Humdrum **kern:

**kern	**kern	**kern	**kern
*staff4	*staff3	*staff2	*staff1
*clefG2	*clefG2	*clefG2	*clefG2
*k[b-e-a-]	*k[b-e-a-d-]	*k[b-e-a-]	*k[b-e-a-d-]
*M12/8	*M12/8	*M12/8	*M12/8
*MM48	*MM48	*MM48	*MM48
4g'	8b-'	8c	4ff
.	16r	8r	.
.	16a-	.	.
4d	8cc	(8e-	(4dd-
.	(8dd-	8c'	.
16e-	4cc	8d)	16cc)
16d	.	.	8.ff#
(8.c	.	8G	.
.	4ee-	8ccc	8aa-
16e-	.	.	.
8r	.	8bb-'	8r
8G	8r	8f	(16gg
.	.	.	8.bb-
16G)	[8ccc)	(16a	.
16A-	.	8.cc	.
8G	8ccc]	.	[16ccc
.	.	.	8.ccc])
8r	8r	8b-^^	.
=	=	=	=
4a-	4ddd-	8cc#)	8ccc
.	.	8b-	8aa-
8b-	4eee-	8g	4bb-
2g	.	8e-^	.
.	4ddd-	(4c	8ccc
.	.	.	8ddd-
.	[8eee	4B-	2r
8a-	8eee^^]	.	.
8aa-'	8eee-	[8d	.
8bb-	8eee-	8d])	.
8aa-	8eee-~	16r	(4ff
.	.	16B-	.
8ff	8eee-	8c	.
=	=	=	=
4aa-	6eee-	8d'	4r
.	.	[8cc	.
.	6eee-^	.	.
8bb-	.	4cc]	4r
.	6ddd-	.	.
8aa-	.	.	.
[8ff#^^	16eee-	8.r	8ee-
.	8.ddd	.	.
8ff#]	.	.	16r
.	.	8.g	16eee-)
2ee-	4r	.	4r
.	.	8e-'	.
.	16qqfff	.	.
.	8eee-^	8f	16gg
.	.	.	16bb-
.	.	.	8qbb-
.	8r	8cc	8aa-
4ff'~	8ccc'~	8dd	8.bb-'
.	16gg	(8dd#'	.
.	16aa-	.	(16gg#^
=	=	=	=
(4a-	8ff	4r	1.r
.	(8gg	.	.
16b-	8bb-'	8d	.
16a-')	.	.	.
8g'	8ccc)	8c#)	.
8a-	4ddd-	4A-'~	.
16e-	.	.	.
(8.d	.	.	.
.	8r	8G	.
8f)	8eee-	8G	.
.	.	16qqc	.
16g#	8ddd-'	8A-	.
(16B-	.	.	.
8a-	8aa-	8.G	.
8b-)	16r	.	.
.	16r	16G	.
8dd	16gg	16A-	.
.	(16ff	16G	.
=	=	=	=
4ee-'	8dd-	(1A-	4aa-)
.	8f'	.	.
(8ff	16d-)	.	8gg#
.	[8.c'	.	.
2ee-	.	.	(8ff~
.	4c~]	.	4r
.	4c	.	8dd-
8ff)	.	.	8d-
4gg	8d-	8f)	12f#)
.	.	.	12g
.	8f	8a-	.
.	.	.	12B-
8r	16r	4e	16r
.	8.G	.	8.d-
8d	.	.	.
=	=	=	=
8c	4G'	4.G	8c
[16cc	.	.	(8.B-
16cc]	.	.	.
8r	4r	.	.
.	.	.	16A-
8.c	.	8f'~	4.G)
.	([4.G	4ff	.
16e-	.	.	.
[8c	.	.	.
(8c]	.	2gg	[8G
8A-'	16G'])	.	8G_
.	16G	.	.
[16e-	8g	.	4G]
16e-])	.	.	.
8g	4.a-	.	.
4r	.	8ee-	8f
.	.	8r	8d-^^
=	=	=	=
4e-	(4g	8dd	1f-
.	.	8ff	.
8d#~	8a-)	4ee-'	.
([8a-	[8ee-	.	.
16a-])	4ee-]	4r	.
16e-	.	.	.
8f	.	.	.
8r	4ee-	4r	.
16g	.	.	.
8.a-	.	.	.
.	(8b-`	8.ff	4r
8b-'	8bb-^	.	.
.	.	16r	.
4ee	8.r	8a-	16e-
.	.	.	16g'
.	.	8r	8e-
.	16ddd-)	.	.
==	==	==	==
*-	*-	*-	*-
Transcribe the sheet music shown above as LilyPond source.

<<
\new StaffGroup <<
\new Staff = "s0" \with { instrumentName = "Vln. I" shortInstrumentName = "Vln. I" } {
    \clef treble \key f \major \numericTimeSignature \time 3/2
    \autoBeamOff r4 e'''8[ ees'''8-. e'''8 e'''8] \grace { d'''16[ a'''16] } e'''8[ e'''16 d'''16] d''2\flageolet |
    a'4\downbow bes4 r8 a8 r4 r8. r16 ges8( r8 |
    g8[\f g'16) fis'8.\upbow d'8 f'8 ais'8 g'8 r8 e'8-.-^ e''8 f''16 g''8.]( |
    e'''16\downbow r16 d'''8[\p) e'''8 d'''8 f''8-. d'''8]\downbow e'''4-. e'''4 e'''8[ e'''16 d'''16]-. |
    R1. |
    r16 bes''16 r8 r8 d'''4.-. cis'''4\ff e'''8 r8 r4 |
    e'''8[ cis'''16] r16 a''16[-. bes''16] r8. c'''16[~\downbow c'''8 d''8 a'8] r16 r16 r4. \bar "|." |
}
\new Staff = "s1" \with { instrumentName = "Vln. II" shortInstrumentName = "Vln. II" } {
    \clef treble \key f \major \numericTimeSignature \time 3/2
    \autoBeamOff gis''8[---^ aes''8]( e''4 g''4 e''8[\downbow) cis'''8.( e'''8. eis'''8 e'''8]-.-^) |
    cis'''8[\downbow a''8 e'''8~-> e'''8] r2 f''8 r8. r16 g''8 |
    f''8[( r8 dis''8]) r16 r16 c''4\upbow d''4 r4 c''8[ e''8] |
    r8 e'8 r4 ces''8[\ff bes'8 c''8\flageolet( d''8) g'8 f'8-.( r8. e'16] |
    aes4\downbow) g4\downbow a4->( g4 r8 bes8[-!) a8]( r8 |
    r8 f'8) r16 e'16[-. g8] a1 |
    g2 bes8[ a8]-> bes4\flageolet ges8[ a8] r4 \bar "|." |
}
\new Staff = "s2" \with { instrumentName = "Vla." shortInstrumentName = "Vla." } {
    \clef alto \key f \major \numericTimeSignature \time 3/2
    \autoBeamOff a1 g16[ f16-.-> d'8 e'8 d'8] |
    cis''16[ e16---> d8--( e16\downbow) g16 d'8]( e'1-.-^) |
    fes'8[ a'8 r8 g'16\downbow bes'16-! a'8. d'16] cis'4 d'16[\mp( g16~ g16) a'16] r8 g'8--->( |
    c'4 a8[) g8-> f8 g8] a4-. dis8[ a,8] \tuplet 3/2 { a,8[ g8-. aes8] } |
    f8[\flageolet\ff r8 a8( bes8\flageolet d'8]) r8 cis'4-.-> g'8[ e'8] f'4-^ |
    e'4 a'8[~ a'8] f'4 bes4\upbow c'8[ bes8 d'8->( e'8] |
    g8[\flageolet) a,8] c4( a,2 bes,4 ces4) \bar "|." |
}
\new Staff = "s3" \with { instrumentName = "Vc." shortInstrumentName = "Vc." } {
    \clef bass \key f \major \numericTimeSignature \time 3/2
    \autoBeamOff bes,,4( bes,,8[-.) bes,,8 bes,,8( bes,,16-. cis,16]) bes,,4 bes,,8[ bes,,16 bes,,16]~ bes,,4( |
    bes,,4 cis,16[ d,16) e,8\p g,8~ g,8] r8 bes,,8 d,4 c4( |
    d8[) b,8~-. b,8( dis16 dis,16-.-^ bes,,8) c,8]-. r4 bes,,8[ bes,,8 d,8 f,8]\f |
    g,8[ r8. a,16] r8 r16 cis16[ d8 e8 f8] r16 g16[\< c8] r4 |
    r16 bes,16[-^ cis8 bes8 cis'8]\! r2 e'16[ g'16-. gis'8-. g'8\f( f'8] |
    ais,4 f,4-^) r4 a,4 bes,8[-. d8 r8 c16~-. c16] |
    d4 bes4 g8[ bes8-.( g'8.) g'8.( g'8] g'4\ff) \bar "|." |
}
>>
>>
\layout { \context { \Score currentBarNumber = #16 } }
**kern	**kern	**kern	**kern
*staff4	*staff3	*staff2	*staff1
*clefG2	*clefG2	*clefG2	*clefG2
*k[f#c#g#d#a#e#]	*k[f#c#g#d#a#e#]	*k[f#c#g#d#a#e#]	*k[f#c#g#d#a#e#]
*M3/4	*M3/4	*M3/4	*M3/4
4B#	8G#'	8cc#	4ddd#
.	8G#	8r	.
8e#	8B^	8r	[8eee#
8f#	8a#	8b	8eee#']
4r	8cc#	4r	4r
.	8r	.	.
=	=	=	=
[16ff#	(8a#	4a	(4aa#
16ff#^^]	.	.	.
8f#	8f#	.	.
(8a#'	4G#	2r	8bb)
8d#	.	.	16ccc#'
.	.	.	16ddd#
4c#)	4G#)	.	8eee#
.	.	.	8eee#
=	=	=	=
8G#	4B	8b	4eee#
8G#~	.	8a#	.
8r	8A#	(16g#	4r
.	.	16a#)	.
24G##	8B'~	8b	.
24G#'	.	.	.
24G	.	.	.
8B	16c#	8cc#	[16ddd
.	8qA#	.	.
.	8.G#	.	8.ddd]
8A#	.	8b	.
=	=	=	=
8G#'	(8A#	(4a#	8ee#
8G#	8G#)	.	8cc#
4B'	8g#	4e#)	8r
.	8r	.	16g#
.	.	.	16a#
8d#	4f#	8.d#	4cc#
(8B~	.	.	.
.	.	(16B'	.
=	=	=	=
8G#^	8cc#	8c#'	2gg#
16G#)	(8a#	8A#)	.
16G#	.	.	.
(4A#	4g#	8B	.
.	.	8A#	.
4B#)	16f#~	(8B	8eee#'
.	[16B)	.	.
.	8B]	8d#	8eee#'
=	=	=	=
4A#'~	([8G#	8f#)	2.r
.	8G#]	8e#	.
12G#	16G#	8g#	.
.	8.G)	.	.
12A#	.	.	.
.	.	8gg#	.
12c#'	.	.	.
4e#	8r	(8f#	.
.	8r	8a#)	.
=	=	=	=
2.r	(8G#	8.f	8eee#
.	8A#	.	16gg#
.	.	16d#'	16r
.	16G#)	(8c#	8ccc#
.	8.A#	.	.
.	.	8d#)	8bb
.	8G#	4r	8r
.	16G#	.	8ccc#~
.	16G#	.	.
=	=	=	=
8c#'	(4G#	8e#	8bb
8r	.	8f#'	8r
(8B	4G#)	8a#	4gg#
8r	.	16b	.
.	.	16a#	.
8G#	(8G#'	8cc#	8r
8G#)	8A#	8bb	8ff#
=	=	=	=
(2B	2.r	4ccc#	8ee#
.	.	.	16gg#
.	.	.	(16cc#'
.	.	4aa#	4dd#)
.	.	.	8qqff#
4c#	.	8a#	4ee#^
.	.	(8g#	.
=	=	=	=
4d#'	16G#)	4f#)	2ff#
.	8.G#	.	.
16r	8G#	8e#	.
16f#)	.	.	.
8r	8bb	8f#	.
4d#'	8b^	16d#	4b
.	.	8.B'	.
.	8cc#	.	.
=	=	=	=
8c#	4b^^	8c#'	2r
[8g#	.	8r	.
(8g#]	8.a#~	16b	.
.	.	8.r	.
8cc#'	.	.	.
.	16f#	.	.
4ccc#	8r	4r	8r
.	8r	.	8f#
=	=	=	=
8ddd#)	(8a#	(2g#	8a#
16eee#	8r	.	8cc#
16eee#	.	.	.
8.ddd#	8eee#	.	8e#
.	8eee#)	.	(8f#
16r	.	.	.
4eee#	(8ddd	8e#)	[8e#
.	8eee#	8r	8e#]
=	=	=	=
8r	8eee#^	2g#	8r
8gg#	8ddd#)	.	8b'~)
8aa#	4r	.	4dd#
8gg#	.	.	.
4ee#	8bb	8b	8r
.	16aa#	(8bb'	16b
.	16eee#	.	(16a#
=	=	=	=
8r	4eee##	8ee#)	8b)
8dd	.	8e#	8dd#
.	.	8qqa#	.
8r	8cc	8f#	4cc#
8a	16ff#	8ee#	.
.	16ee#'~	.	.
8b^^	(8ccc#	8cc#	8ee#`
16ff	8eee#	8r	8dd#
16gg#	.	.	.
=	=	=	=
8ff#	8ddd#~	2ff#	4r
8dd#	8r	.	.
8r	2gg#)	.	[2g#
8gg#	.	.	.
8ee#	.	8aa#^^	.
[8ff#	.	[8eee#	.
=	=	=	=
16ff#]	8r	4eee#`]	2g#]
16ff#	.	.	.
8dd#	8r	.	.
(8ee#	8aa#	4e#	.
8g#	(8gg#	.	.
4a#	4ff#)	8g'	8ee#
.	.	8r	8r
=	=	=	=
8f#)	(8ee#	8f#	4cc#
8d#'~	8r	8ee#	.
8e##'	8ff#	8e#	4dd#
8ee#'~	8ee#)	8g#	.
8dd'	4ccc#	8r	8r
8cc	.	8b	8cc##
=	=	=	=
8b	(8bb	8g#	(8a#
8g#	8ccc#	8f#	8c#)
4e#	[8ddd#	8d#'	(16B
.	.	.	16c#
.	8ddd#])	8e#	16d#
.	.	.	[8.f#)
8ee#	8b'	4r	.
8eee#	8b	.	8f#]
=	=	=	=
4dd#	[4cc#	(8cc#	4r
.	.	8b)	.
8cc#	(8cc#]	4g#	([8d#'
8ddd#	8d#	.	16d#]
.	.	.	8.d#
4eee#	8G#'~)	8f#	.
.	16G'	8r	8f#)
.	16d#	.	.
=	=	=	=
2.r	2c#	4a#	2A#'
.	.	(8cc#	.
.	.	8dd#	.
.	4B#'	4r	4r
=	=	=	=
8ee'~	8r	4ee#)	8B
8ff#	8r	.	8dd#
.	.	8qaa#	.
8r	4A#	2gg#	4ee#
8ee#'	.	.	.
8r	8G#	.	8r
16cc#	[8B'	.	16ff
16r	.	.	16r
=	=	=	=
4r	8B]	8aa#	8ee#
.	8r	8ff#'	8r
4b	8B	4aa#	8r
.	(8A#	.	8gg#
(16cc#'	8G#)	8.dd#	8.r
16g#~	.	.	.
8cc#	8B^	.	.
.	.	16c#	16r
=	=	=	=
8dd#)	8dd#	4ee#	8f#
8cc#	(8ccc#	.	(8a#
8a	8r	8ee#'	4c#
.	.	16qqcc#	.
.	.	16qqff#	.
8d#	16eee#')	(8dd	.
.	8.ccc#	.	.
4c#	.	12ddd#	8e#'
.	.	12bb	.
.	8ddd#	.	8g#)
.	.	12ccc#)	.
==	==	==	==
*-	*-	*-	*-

_Exercise_
Identify every line in the listing above that contains the string "time".

_Result of the task_
    \clef treble \key f \major \numericTimeSignature \time 3/2
    \clef treble \key f \major \numericTimeSignature \time 3/2
    \clef alto \key f \major \numericTimeSignature \time 3/2
    \clef bass \key f \major \numericTimeSignature \time 3/2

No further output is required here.